▶ Exercise aim
For this exercise, write out each entry below exactly, omitting the images.

*** Begin section ***

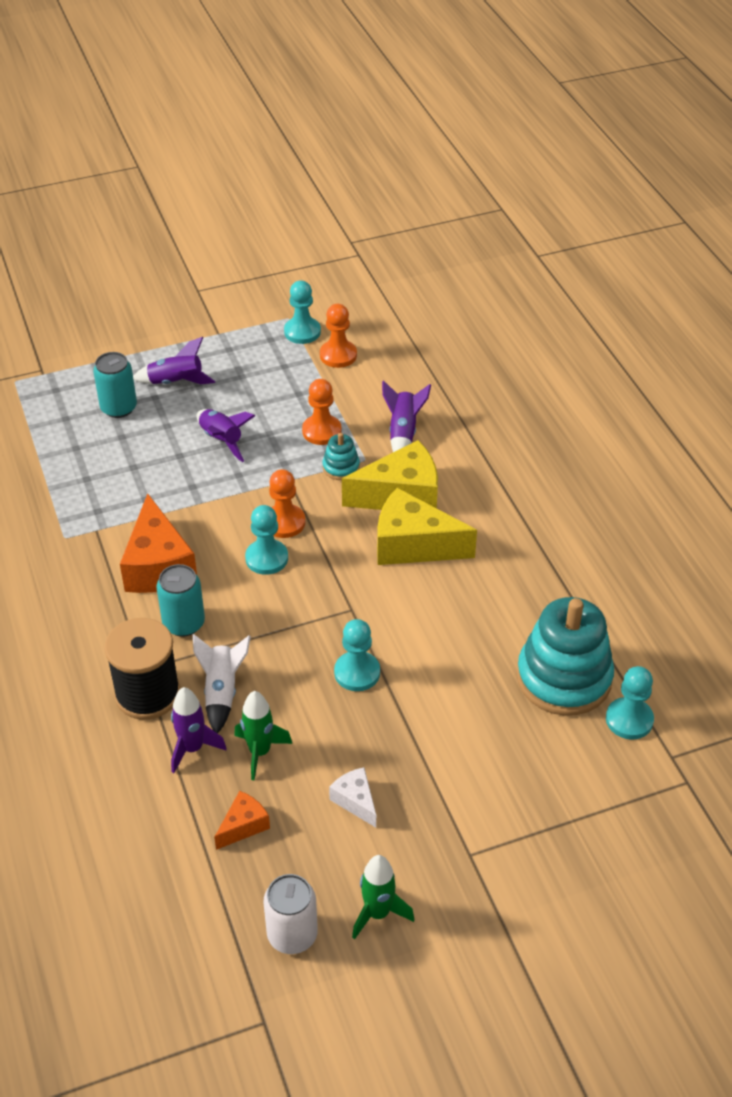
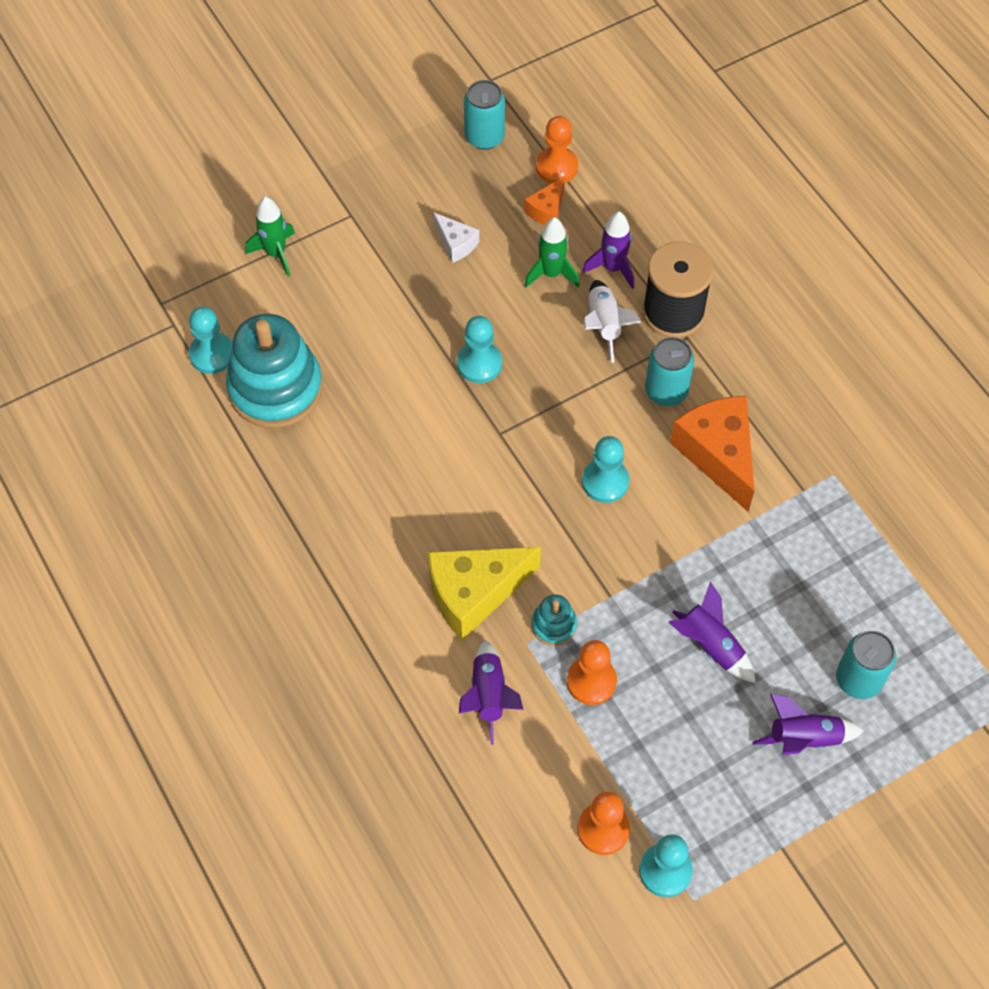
camera: 170 degrees right, 15 degrees up
(284, 522) = (599, 533): orange pawn -> orange pawn (556, 167)
(292, 934) = (484, 137): white can -> turquoise can
(378, 913) = (420, 161): green rocket -> green rocket (276, 253)
(413, 545) = (448, 524): yellow cheese -> none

*** End section ***

▶ The answer
camera: 170 degrees right, 15 degrees up
(284, 522) = (599, 533): orange pawn -> orange pawn (556, 167)
(292, 934) = (484, 137): white can -> turquoise can
(378, 913) = (420, 161): green rocket -> green rocket (276, 253)
(413, 545) = (448, 524): yellow cheese -> none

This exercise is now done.